Assignment: Each line of the records needs to be written out exactly, with any image left out.

Stored data:
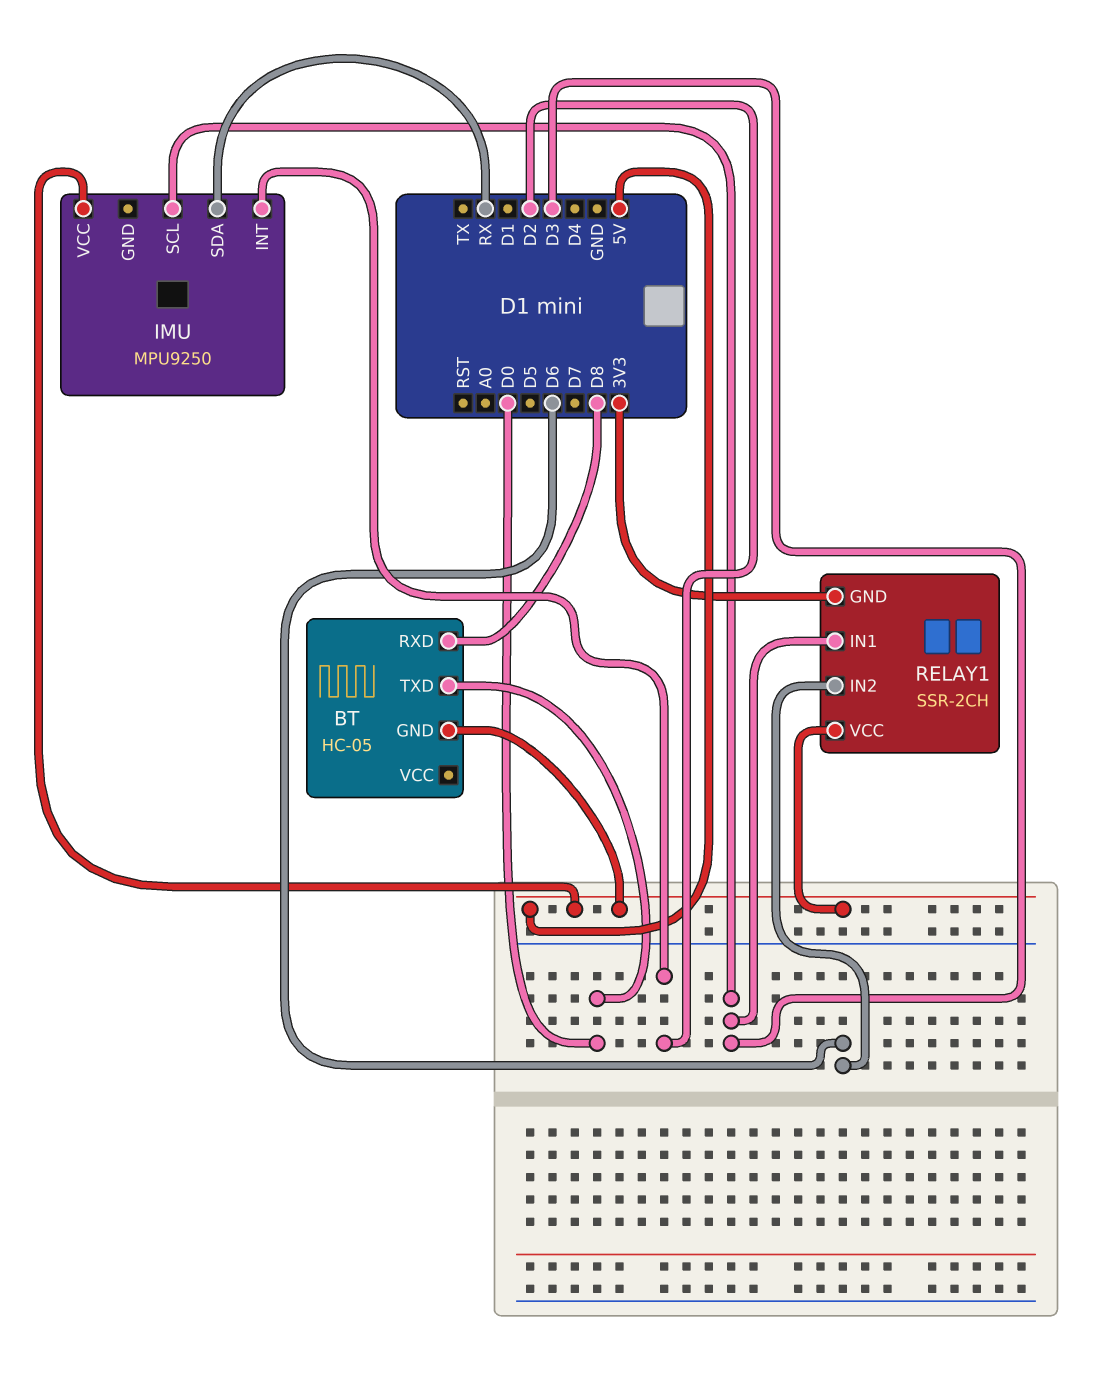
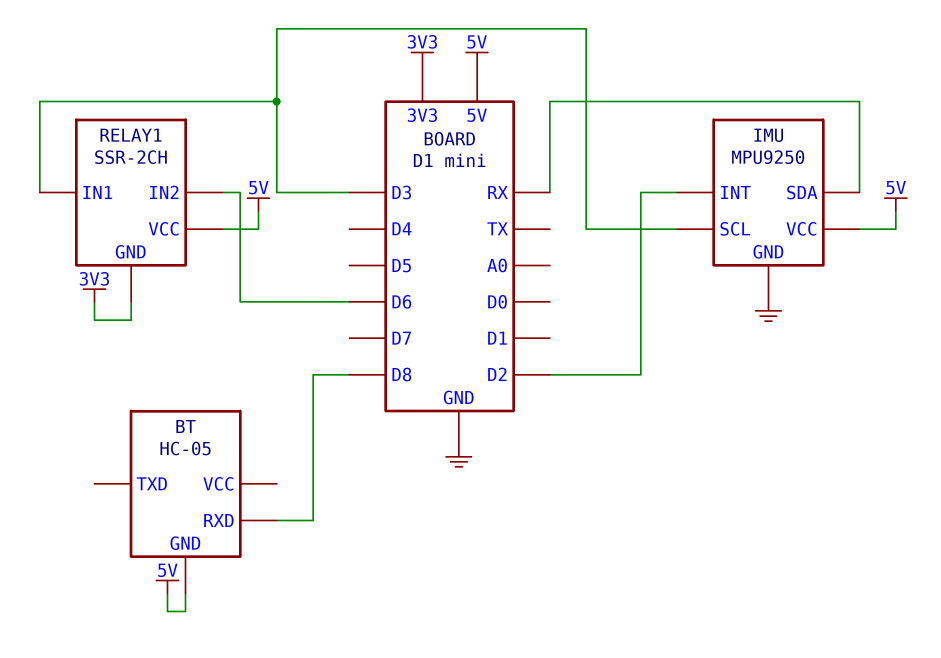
BT pin TXD: D0 -> none
IMU pin GND: none -> GND

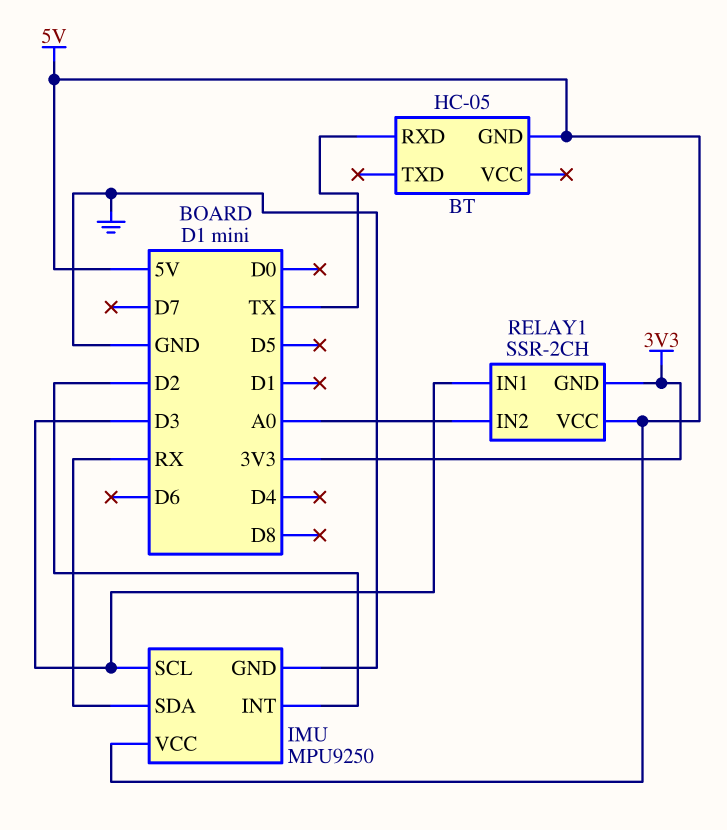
BT pin RXD: D8 -> TX
RELAY1 pin IN2: D6 -> A0

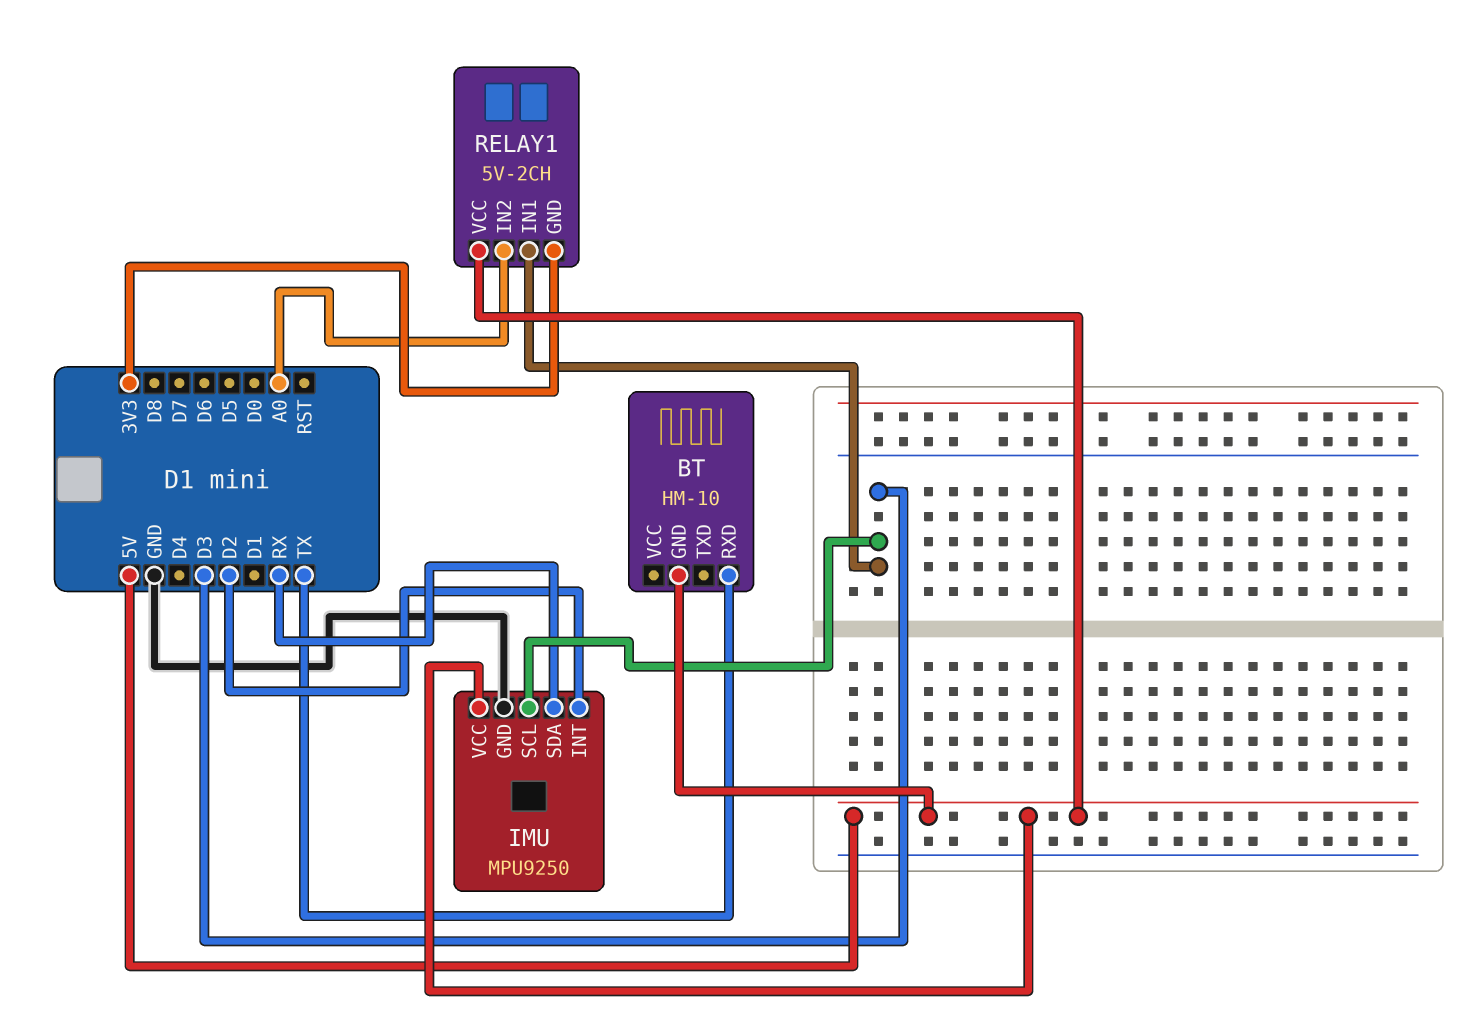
BT: HC-05 -> HM-10
RELAY1: SSR-2CH -> 5V-2CH

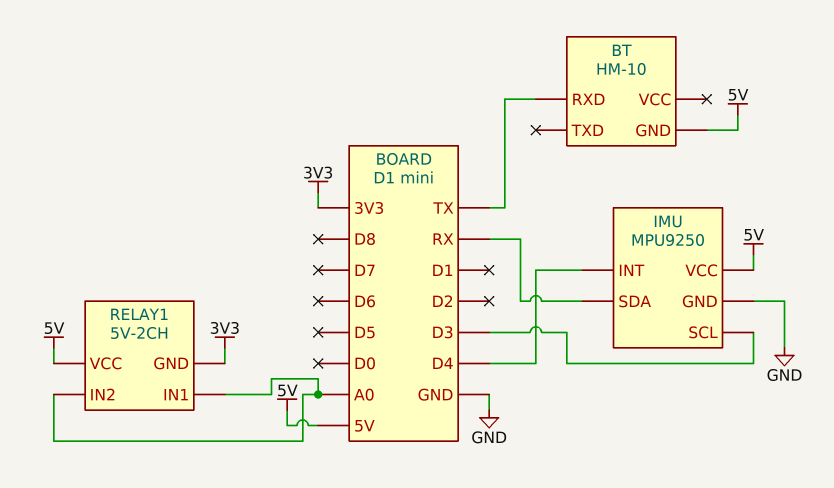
IMU pin INT: D2 -> D4
RELAY1 pin IN1: D3 -> A0

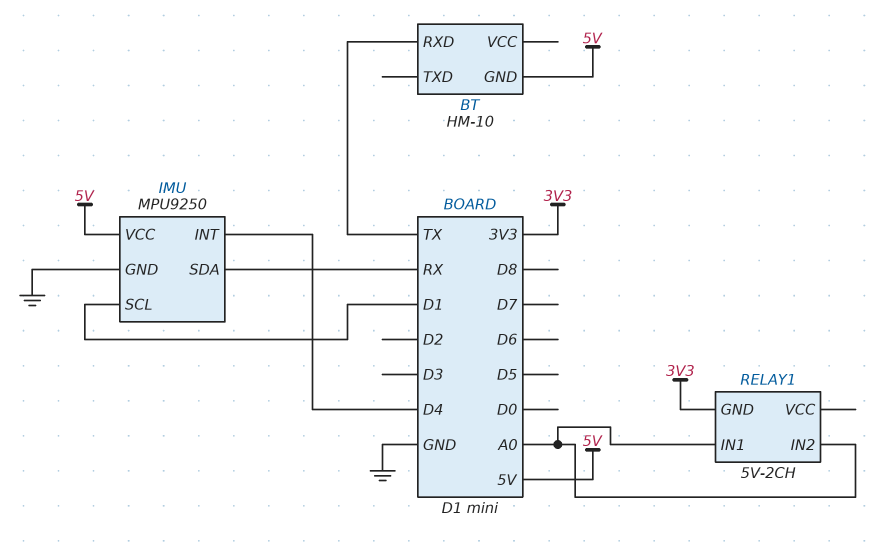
IMU pin SCL: D3 -> D1
RELAY1 pin VCC: 5V -> none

Answer for the task:
BT pin TXD: D0 -> none
IMU pin GND: none -> GND

BT pin RXD: D8 -> TX
RELAY1 pin IN2: D6 -> A0

BT: HC-05 -> HM-10
RELAY1: SSR-2CH -> 5V-2CH

IMU pin INT: D2 -> D4
RELAY1 pin IN1: D3 -> A0

IMU pin SCL: D3 -> D1
RELAY1 pin VCC: 5V -> none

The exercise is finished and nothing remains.